> Your goal:
A single number is wanted: how many lines of the data below include the string "bleu"?

> Data supplied:
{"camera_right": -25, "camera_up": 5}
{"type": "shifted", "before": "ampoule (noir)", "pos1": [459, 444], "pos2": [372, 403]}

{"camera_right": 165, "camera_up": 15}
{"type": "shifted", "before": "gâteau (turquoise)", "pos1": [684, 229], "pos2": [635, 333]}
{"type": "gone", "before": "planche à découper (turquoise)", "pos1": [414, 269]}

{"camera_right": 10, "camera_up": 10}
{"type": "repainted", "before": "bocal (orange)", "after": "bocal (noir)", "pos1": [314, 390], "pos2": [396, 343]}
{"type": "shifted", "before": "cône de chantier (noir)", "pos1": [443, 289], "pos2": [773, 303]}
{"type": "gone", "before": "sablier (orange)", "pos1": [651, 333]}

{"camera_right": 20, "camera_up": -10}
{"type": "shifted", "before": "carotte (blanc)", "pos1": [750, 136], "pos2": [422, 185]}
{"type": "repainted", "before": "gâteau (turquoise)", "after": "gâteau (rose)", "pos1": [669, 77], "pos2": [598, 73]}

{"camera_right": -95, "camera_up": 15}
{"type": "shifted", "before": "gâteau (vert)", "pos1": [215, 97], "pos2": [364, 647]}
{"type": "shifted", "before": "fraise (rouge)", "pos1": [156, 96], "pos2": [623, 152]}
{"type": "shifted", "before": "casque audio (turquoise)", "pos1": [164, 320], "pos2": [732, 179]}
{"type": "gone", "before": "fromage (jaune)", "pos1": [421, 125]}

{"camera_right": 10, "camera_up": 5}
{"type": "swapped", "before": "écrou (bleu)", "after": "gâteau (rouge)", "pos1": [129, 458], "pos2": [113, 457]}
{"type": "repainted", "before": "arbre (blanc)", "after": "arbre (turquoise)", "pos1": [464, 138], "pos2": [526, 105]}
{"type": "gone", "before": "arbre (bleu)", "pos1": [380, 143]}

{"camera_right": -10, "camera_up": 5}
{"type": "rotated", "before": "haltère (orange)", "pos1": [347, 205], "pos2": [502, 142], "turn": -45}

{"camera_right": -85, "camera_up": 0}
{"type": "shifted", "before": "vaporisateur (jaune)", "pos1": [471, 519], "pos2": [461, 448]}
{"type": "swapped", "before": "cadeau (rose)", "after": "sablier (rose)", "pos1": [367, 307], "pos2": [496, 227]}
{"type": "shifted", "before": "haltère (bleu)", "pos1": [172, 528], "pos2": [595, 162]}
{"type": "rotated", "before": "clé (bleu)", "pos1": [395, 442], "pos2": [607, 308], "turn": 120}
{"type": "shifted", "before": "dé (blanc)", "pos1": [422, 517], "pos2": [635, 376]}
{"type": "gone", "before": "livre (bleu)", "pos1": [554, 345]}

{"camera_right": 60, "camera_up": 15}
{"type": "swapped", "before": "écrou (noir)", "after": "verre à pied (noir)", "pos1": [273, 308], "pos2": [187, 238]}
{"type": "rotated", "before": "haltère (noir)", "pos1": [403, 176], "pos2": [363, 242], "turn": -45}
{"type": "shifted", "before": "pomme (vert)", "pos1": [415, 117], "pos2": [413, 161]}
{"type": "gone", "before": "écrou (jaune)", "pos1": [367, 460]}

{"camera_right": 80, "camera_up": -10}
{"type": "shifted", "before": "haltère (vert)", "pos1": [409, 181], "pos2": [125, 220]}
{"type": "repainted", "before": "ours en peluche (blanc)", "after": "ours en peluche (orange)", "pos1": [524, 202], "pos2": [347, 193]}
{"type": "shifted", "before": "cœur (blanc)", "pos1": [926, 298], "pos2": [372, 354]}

> Result:
5